Extracted data -
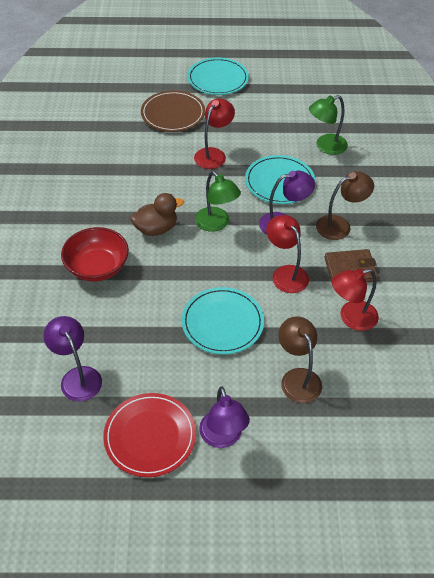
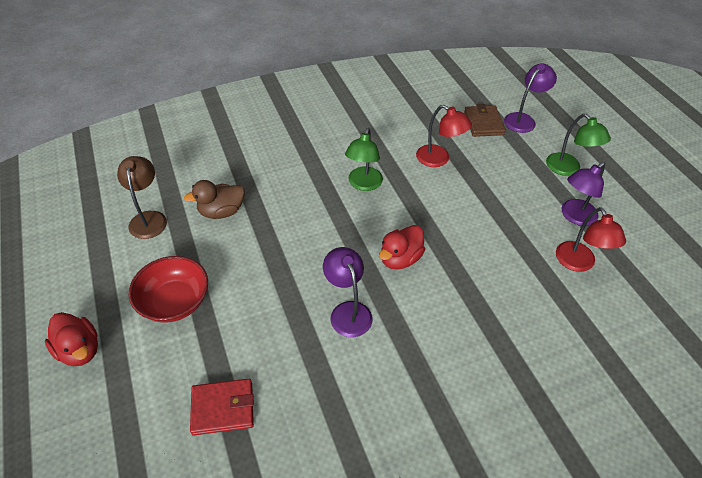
brown lamp: 2 -> 1
brown plate: 1 -> 0
red duck: 0 -> 2
red lamp: 3 -> 2
red plate: 1 -> 0
red wallet: 0 -> 1
turquoise plate: 3 -> 0

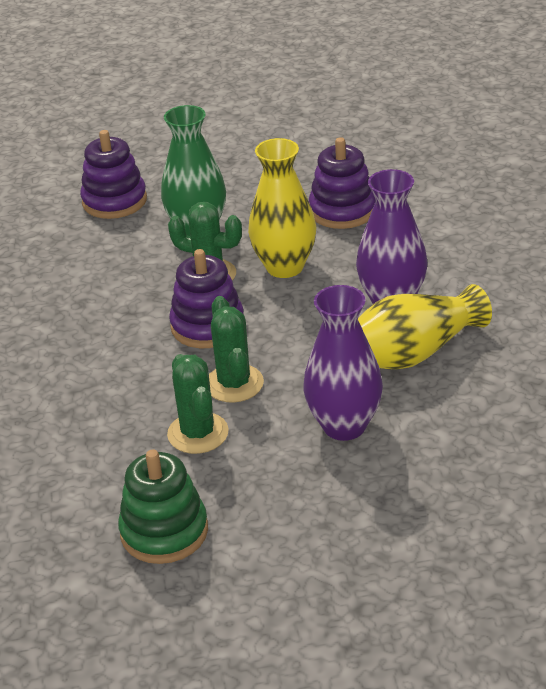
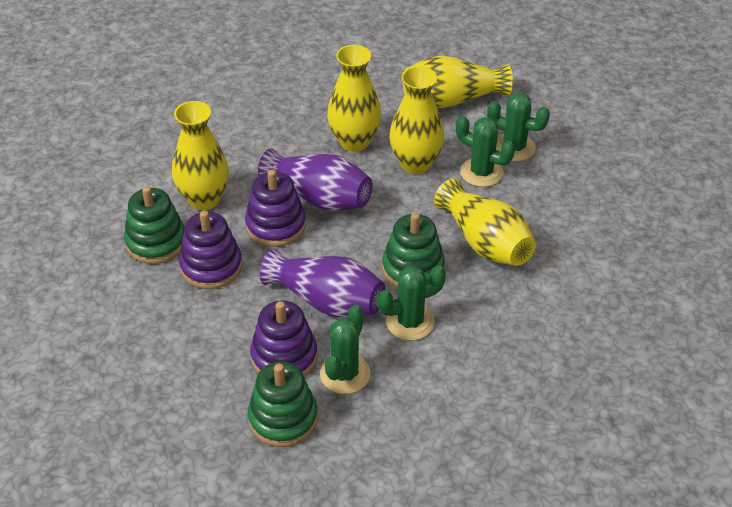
green cactus: 3 -> 4
green stacking toy: 1 -> 3
green vase: 1 -> 0
yellow vase: 2 -> 5

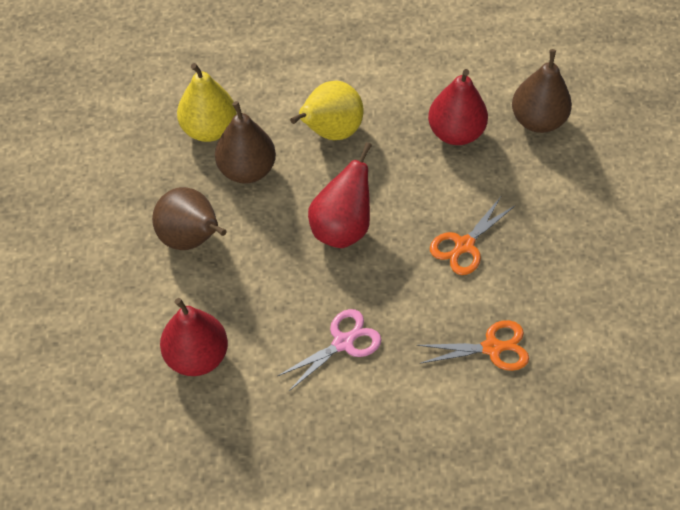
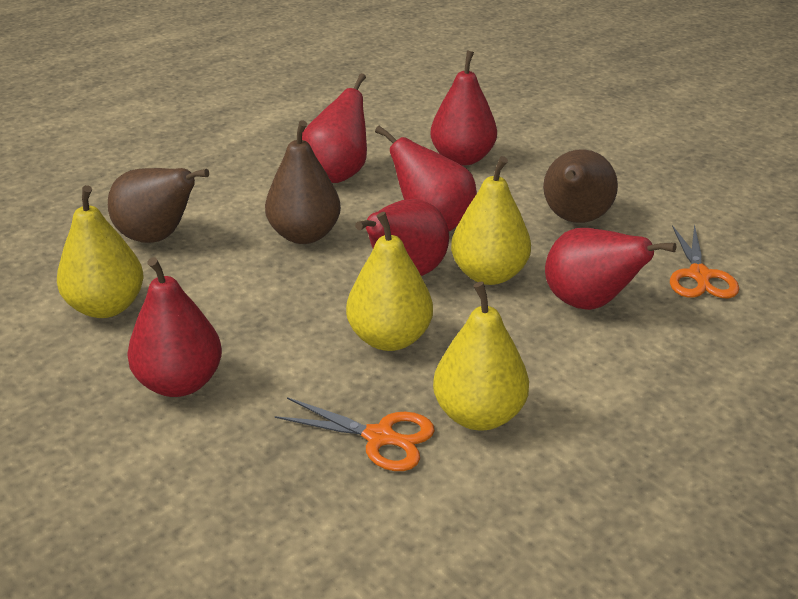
pink scissors: 1 -> 0
red pear: 3 -> 6
yellow pear: 2 -> 4

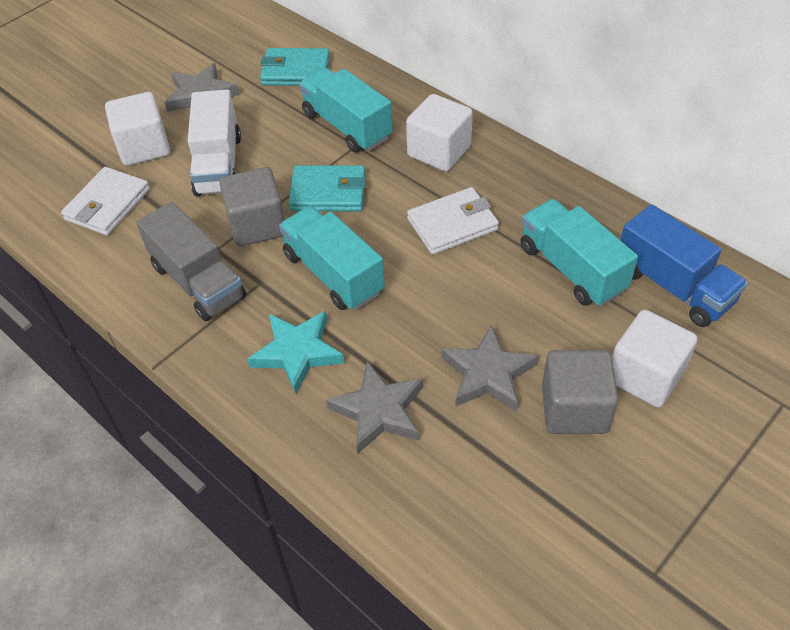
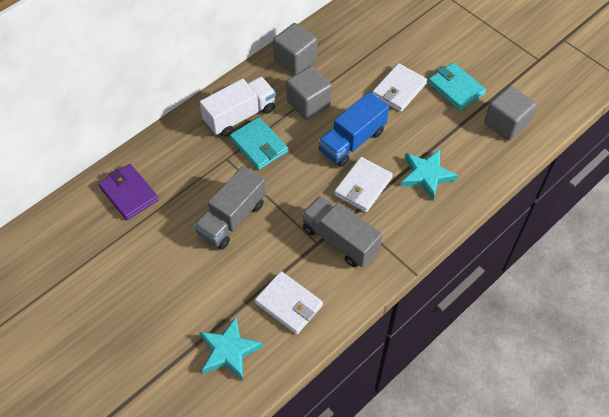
grey cube: 2 -> 3
grey star: 3 -> 0
grey truck: 1 -> 2
purple wallet: 0 -> 1
turquoise star: 1 -> 2
turquoise truck: 3 -> 0
white cube: 3 -> 0
white wallet: 2 -> 3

Problem to work on -
Pictures must be left out. Repeat exactly the lines from the one containing "yellow vase: 2 -> 5" through the final line of the data.

Exercise result -
yellow vase: 2 -> 5

pink scissors: 1 -> 0
red pear: 3 -> 6
yellow pear: 2 -> 4

grey cube: 2 -> 3
grey star: 3 -> 0
grey truck: 1 -> 2
purple wallet: 0 -> 1
turquoise star: 1 -> 2
turquoise truck: 3 -> 0
white cube: 3 -> 0
white wallet: 2 -> 3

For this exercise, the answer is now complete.